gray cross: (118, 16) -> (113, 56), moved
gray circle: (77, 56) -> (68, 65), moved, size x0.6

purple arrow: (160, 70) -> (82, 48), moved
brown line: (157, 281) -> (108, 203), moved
···
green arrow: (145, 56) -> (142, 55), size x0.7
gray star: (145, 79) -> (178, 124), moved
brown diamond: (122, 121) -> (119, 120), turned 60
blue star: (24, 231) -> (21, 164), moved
···
_Exercise directions_
From the entries above, give again exactly the lines running from the line with "green arrow: (145, 56)" to the line with "blue star: (24, 231) -> (21, 164), moved"; include both of those lines.

_Written solution_
green arrow: (145, 56) -> (142, 55), size x0.7
gray star: (145, 79) -> (178, 124), moved
brown diamond: (122, 121) -> (119, 120), turned 60
blue star: (24, 231) -> (21, 164), moved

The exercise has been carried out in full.